### [Challenge]
Repeat this listing word for word.

**** Dataset extract

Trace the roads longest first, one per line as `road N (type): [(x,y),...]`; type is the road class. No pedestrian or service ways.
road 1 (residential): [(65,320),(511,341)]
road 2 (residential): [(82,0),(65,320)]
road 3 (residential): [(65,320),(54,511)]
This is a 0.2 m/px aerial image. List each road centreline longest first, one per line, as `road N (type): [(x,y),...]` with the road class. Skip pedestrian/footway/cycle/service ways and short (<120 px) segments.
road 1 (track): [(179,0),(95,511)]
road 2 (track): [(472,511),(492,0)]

********

### [The result]
Trace the roads longest first, one per line as `road N (type): [(x,y),...]`; type is the road class. No pedestrian or service ways.
road 1 (residential): [(65,320),(511,341)]
road 2 (residential): [(82,0),(65,320)]
road 3 (residential): [(65,320),(54,511)]
This is a 0.2 m/px aerial image. List each road centreline longest first, one per line, as `road N (type): [(x,y),...]` with the road class. Skip pedestrian/footway/cycle/service ways and short (<120 px) segments.
road 1 (track): [(179,0),(95,511)]
road 2 (track): [(472,511),(492,0)]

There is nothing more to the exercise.